-- Problem requirements --
Keep the lines exact and the pictures out as you repeat the following listing.

___ Listed entries ___

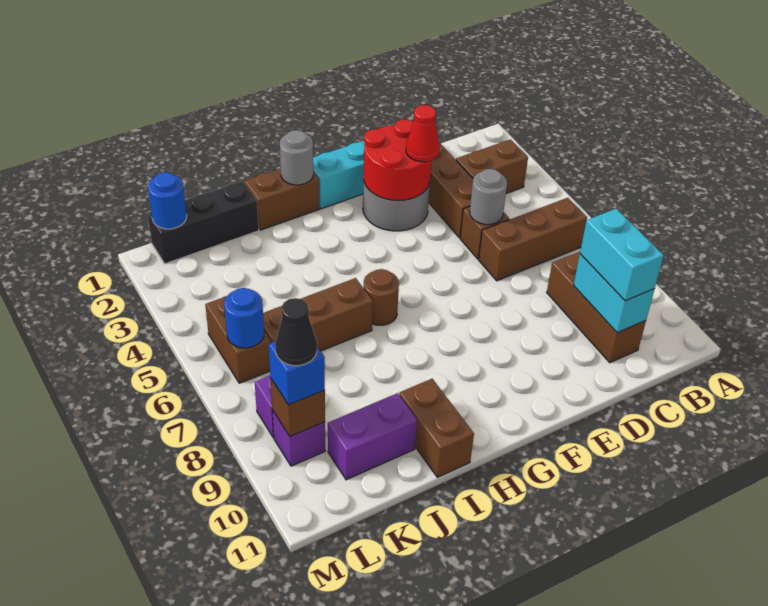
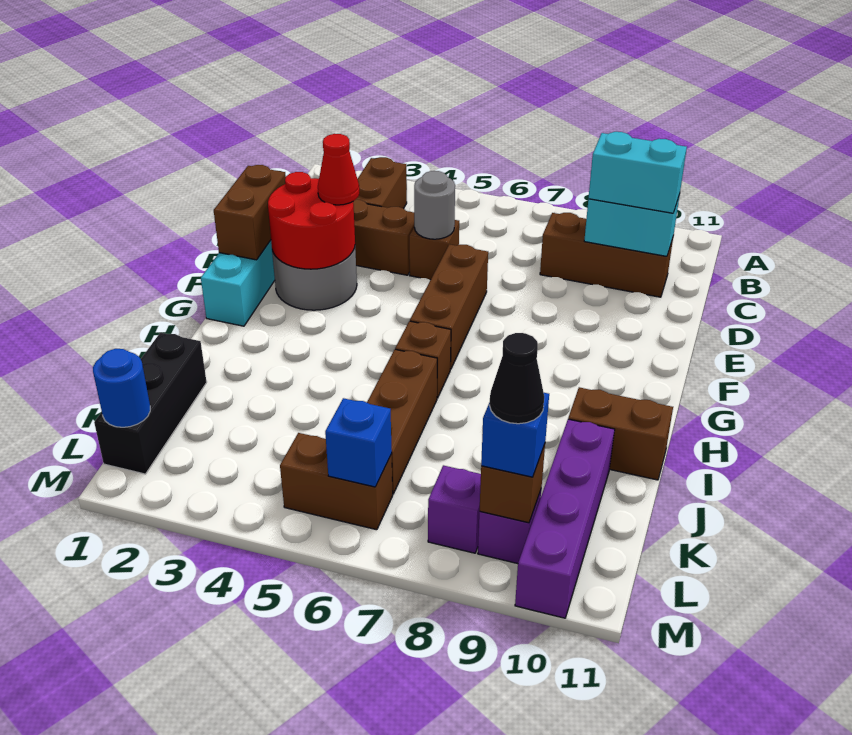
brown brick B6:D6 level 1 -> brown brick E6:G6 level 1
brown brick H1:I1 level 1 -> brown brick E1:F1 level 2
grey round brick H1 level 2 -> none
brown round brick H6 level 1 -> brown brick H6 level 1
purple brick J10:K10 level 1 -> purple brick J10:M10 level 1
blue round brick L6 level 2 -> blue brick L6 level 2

___

-- Your response --
brown brick B6:D6 level 1 -> brown brick E6:G6 level 1
brown brick H1:I1 level 1 -> brown brick E1:F1 level 2
grey round brick H1 level 2 -> none
brown round brick H6 level 1 -> brown brick H6 level 1
purple brick J10:K10 level 1 -> purple brick J10:M10 level 1
blue round brick L6 level 2 -> blue brick L6 level 2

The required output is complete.